DESCRIPTION OF THE TASK
After reading the data below, copy out every line that contains the word "none".

[Stored entries]
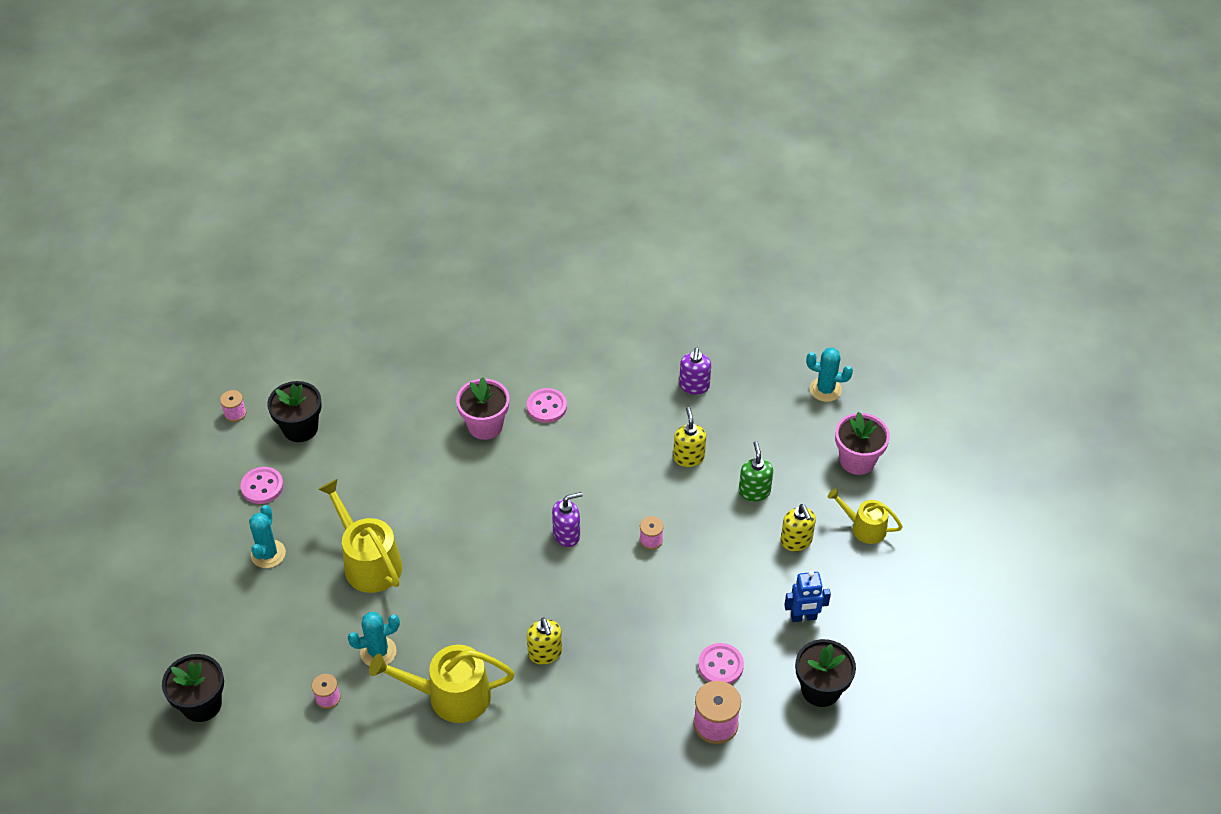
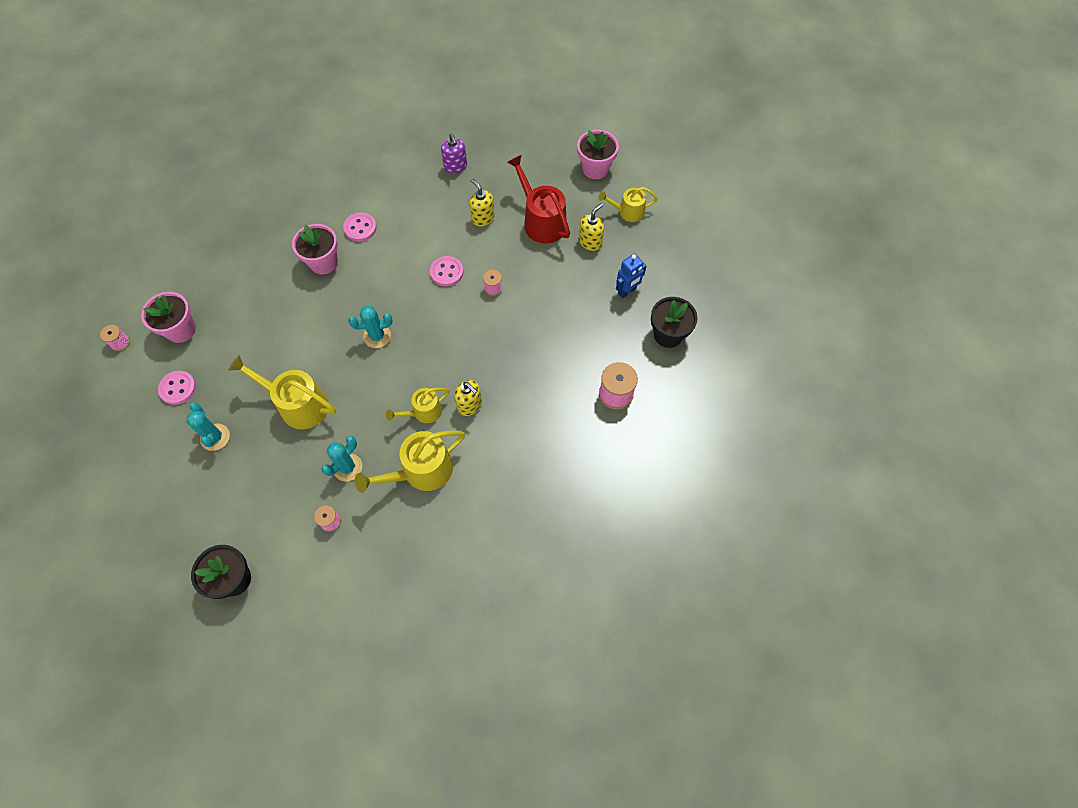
camera: 30 degrees left, 15 degrees up
(300, 428) = (181, 330): black flower pot -> pink flower pot
(492, 635) = (424, 412): none -> yellow watering can
(567, 534) = (432, 313): purple soap dispenser -> none
(720, 665) = (594, 352): pink button -> pink button (446, 272)
(754, 491) = (541, 221): green soap dispenser -> red watering can
(796, 541) = (590, 242): yellow soap dispenser -> yellow soap dispenser turned 90 degrees counterclockwise
(825, 390) = (545, 130): turquoise cactus -> turquoise cactus (377, 336)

SOLUTION FOR THIS TASK
(492, 635) = (424, 412): none -> yellow watering can
(567, 534) = (432, 313): purple soap dispenser -> none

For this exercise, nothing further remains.